> [EXERCISE AIM]
Output, without any change, the listing below from its opening line up to and including the line with "IR pin OUT: TX0 -> D25".
● ● ● ● ●
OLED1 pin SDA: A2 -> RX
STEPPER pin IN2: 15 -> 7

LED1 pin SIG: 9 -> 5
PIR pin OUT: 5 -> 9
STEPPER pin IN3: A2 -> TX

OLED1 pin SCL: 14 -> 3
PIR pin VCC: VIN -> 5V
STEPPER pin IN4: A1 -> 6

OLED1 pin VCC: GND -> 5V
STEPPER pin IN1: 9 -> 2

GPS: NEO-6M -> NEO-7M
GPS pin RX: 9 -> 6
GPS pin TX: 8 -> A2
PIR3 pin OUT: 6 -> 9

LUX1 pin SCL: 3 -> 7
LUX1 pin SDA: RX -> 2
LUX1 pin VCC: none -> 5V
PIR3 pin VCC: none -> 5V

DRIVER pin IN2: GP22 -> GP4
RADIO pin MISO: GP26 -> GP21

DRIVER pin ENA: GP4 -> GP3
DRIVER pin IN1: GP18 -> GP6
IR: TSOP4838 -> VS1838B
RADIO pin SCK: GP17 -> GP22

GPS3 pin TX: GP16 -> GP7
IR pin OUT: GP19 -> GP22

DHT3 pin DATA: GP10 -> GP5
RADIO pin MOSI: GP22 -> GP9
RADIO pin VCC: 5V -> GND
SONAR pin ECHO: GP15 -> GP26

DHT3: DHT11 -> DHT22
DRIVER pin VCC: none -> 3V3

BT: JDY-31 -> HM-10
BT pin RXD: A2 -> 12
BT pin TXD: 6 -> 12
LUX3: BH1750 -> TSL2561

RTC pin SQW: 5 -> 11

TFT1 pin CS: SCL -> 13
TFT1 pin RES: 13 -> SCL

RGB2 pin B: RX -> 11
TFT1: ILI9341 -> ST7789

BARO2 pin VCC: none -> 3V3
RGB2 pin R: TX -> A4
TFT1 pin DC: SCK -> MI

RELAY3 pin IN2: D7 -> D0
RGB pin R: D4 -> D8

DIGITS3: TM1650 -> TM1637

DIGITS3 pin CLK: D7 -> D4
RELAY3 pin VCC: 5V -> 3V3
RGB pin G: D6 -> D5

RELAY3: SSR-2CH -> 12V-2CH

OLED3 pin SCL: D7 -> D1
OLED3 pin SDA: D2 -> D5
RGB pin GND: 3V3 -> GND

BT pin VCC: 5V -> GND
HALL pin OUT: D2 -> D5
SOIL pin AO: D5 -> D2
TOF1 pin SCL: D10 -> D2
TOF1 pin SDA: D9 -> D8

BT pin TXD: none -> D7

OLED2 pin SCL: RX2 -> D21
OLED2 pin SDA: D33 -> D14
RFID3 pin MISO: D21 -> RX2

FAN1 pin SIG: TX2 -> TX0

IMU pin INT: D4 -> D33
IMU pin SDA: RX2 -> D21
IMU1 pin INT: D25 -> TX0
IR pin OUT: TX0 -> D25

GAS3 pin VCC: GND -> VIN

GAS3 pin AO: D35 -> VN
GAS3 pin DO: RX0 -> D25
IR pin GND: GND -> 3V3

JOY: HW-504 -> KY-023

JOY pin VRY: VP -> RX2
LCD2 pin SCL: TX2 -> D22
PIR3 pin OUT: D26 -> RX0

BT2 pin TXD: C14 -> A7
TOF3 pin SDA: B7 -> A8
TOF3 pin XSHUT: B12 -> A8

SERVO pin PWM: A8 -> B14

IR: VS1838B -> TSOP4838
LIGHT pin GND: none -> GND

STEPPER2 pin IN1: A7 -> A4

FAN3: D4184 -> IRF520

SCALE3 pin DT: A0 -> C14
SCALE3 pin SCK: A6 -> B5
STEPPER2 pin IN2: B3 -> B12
● ● ● ● ●
> [REPLY TO THE EXERCISE]
OLED1 pin SDA: A2 -> RX
STEPPER pin IN2: 15 -> 7

LED1 pin SIG: 9 -> 5
PIR pin OUT: 5 -> 9
STEPPER pin IN3: A2 -> TX

OLED1 pin SCL: 14 -> 3
PIR pin VCC: VIN -> 5V
STEPPER pin IN4: A1 -> 6

OLED1 pin VCC: GND -> 5V
STEPPER pin IN1: 9 -> 2

GPS: NEO-6M -> NEO-7M
GPS pin RX: 9 -> 6
GPS pin TX: 8 -> A2
PIR3 pin OUT: 6 -> 9

LUX1 pin SCL: 3 -> 7
LUX1 pin SDA: RX -> 2
LUX1 pin VCC: none -> 5V
PIR3 pin VCC: none -> 5V

DRIVER pin IN2: GP22 -> GP4
RADIO pin MISO: GP26 -> GP21

DRIVER pin ENA: GP4 -> GP3
DRIVER pin IN1: GP18 -> GP6
IR: TSOP4838 -> VS1838B
RADIO pin SCK: GP17 -> GP22

GPS3 pin TX: GP16 -> GP7
IR pin OUT: GP19 -> GP22

DHT3 pin DATA: GP10 -> GP5
RADIO pin MOSI: GP22 -> GP9
RADIO pin VCC: 5V -> GND
SONAR pin ECHO: GP15 -> GP26

DHT3: DHT11 -> DHT22
DRIVER pin VCC: none -> 3V3

BT: JDY-31 -> HM-10
BT pin RXD: A2 -> 12
BT pin TXD: 6 -> 12
LUX3: BH1750 -> TSL2561

RTC pin SQW: 5 -> 11

TFT1 pin CS: SCL -> 13
TFT1 pin RES: 13 -> SCL

RGB2 pin B: RX -> 11
TFT1: ILI9341 -> ST7789

BARO2 pin VCC: none -> 3V3
RGB2 pin R: TX -> A4
TFT1 pin DC: SCK -> MI

RELAY3 pin IN2: D7 -> D0
RGB pin R: D4 -> D8

DIGITS3: TM1650 -> TM1637

DIGITS3 pin CLK: D7 -> D4
RELAY3 pin VCC: 5V -> 3V3
RGB pin G: D6 -> D5

RELAY3: SSR-2CH -> 12V-2CH

OLED3 pin SCL: D7 -> D1
OLED3 pin SDA: D2 -> D5
RGB pin GND: 3V3 -> GND

BT pin VCC: 5V -> GND
HALL pin OUT: D2 -> D5
SOIL pin AO: D5 -> D2
TOF1 pin SCL: D10 -> D2
TOF1 pin SDA: D9 -> D8

BT pin TXD: none -> D7

OLED2 pin SCL: RX2 -> D21
OLED2 pin SDA: D33 -> D14
RFID3 pin MISO: D21 -> RX2

FAN1 pin SIG: TX2 -> TX0

IMU pin INT: D4 -> D33
IMU pin SDA: RX2 -> D21
IMU1 pin INT: D25 -> TX0
IR pin OUT: TX0 -> D25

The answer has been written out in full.